Exercise details: In the listing below, find the line that contains "fridge: (278, 351) -> (335, 718), width x0.72" and the line that contains "cooker: (215, 577) -> (501, 863), moved". Quote both and every line between them, exactly, and nothing more.

Supplied records:
^^^^^^^^^^^^^^^^
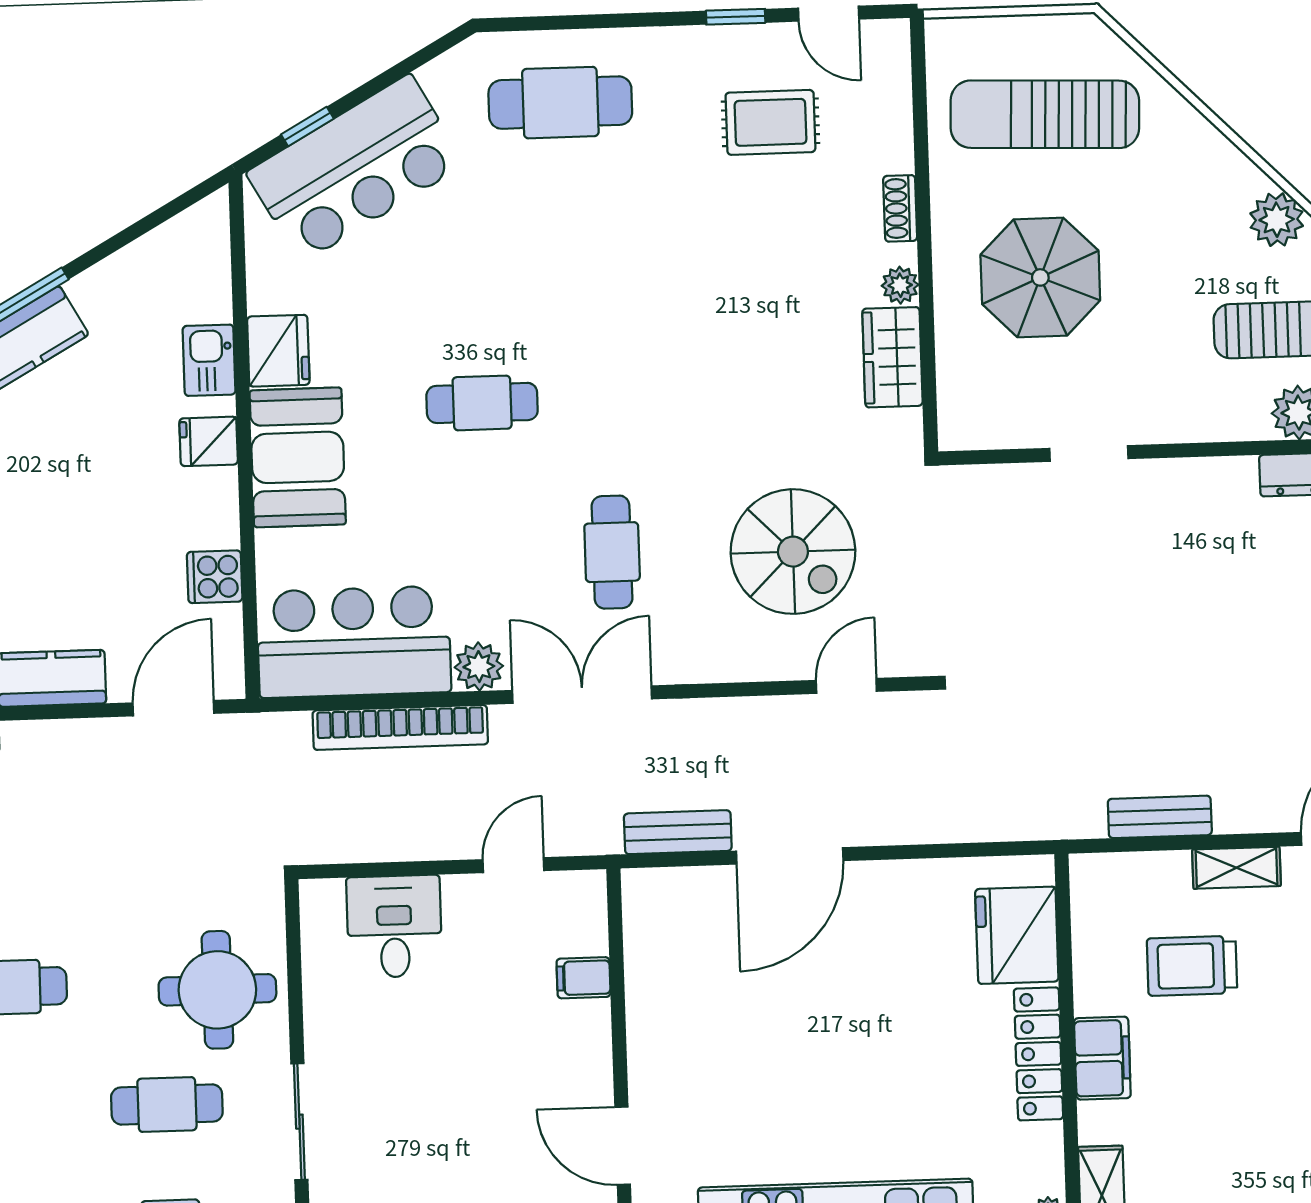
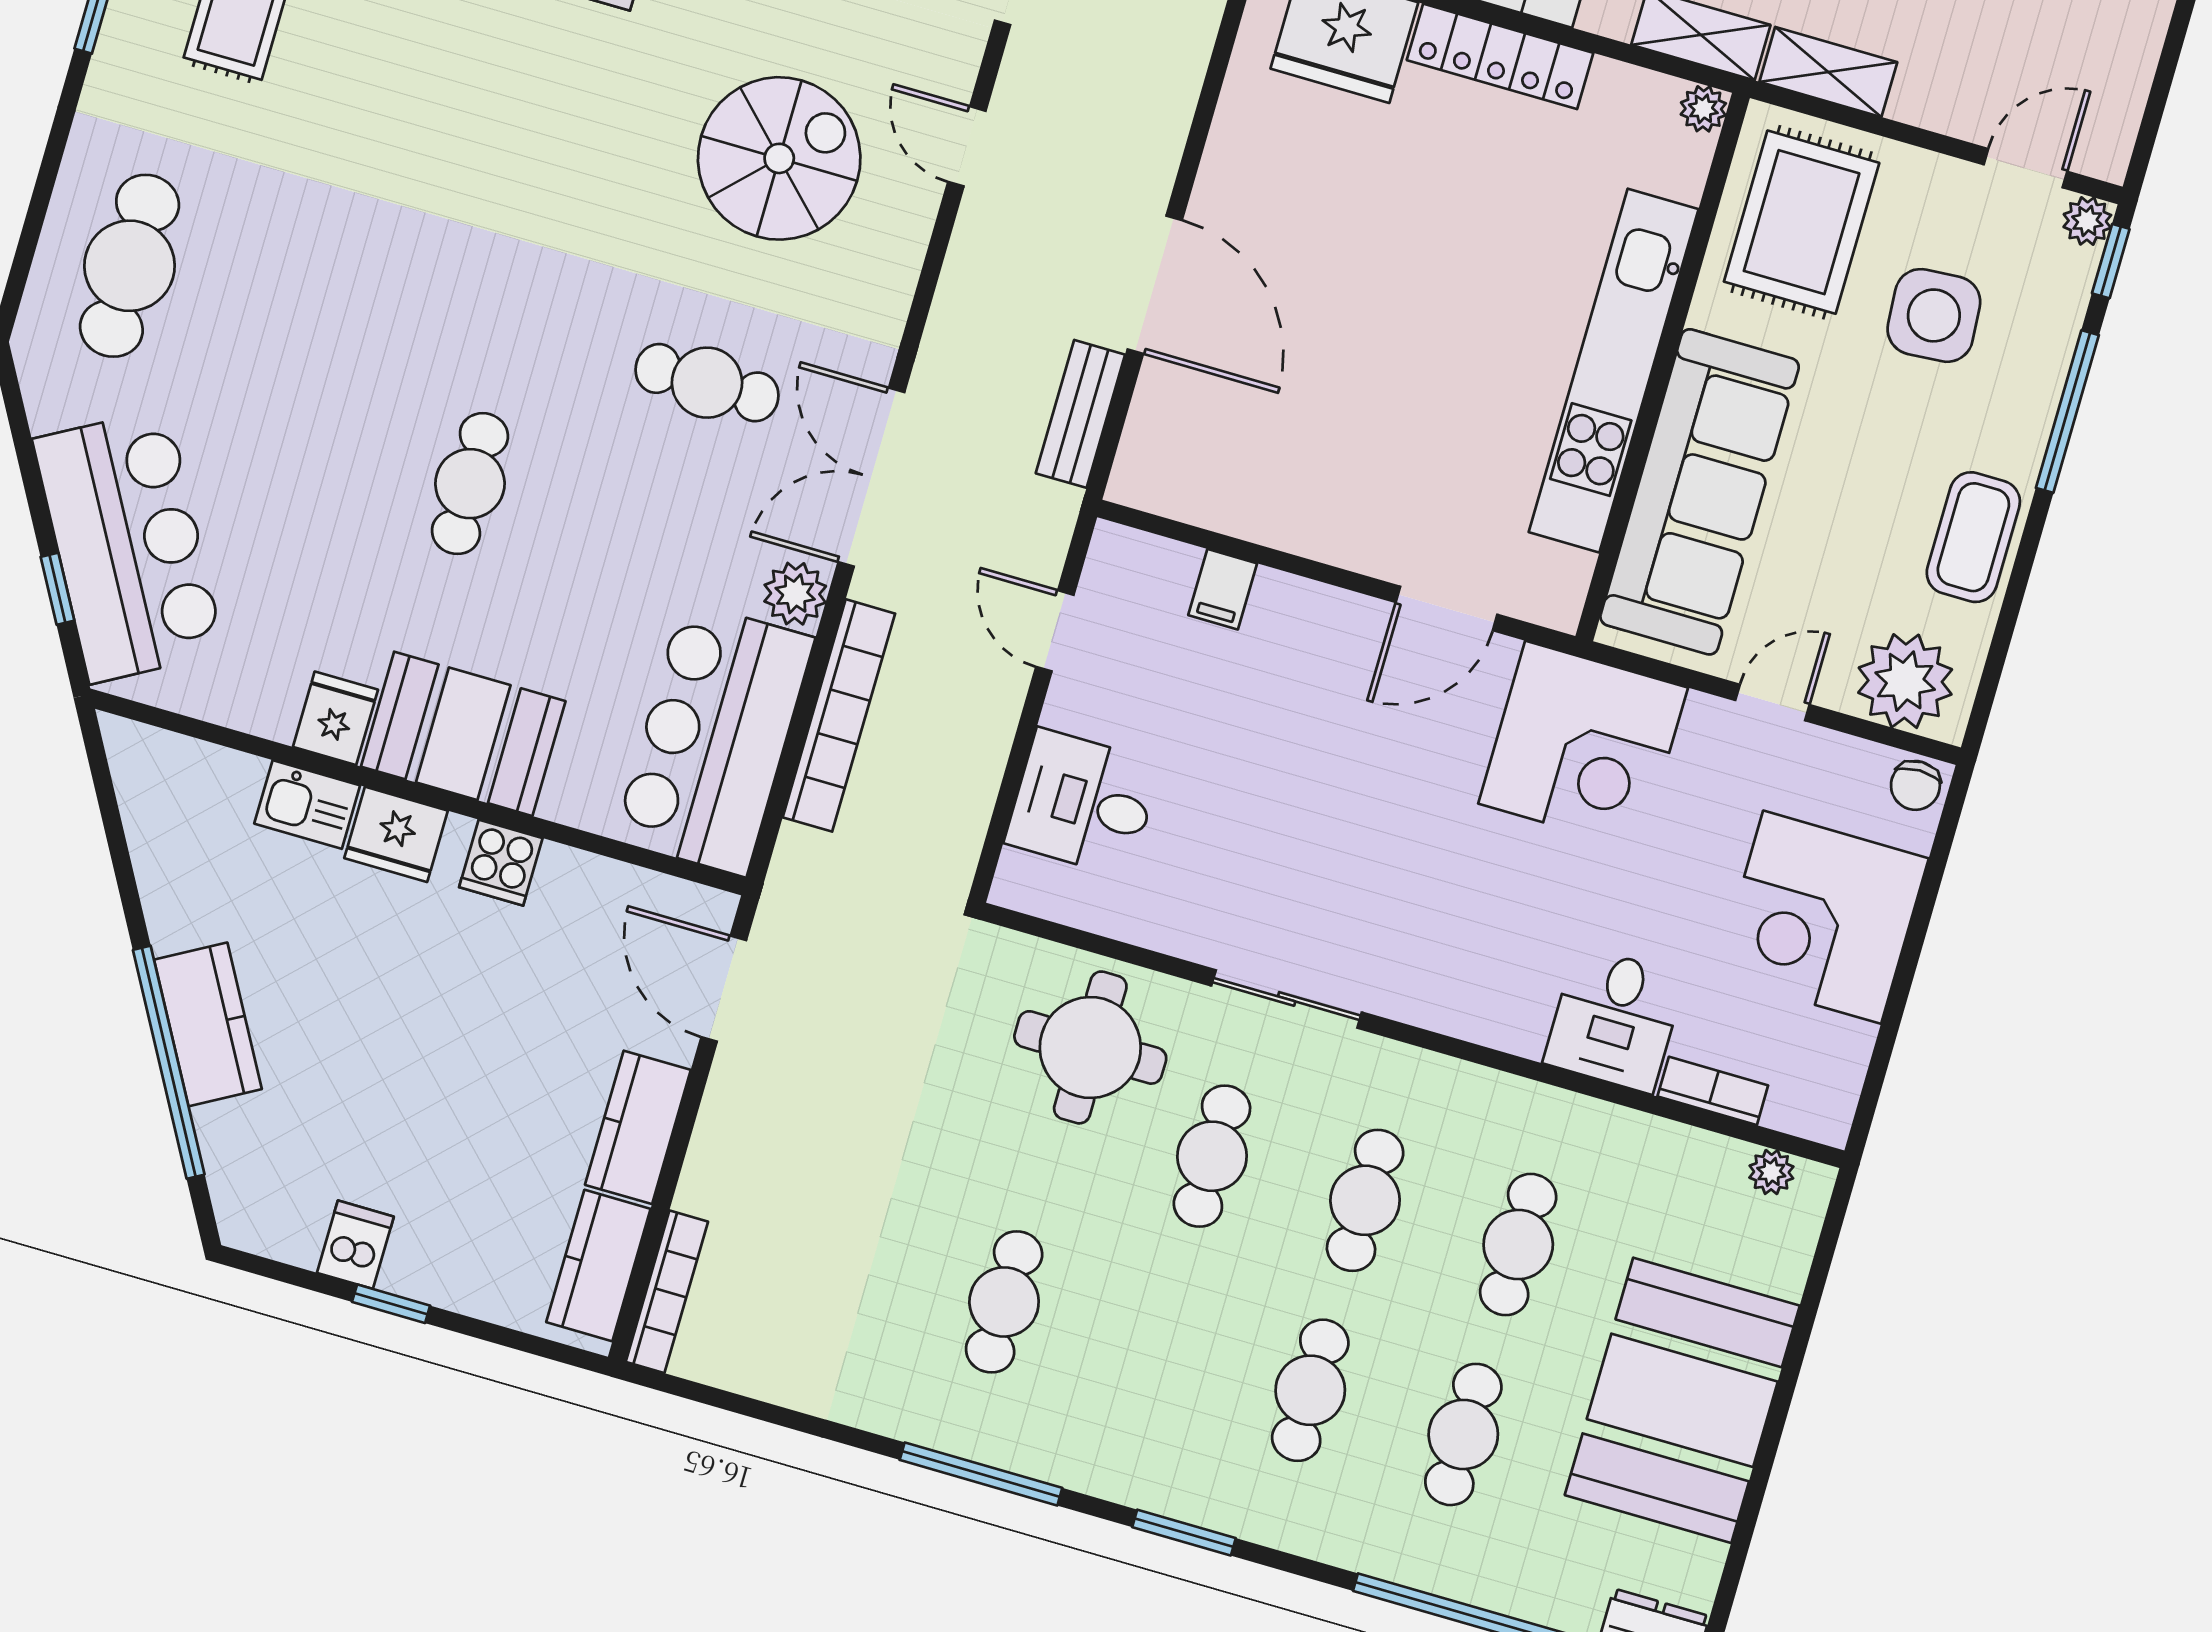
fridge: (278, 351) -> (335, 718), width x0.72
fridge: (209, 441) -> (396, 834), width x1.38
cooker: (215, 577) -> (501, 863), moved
^^^^^^^^^^^^^^^^
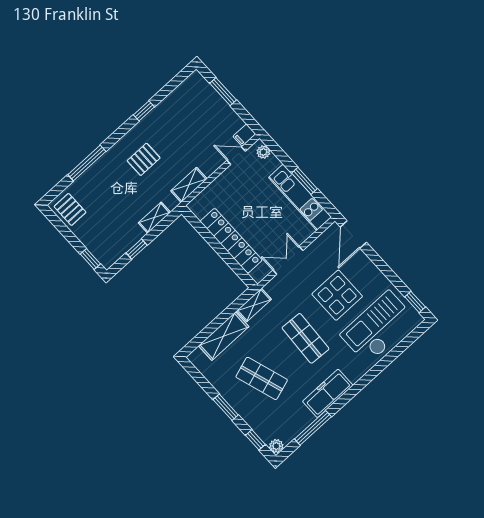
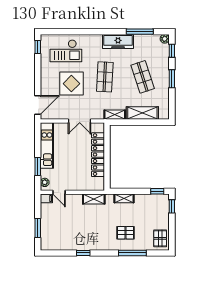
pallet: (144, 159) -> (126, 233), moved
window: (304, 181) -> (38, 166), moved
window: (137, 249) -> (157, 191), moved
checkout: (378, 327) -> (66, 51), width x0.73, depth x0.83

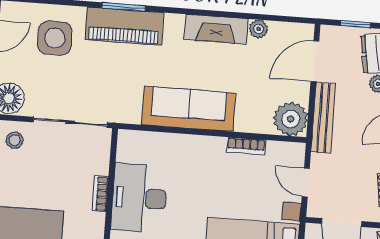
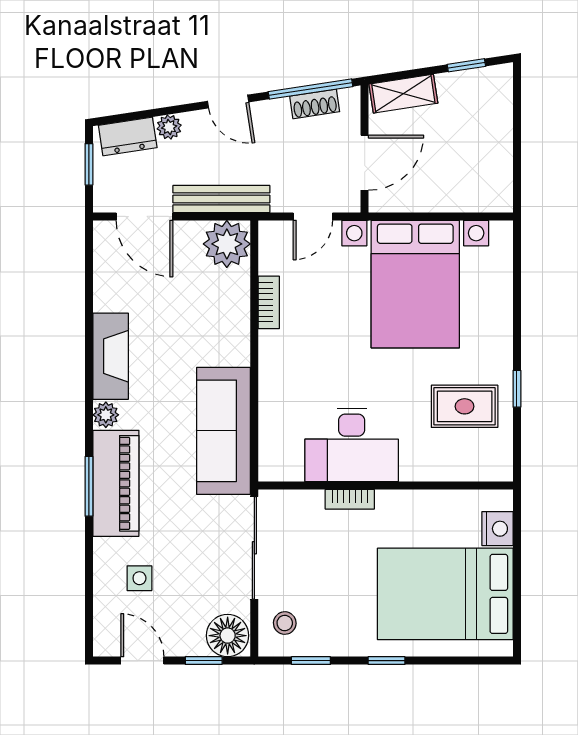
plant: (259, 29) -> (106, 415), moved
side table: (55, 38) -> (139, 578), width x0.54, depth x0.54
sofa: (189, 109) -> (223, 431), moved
^^^^^^^^^^^^^^^^
Response to this exercise:
fridge: (278, 351) -> (335, 718), width x0.72
fridge: (209, 441) -> (396, 834), width x1.38
cooker: (215, 577) -> (501, 863), moved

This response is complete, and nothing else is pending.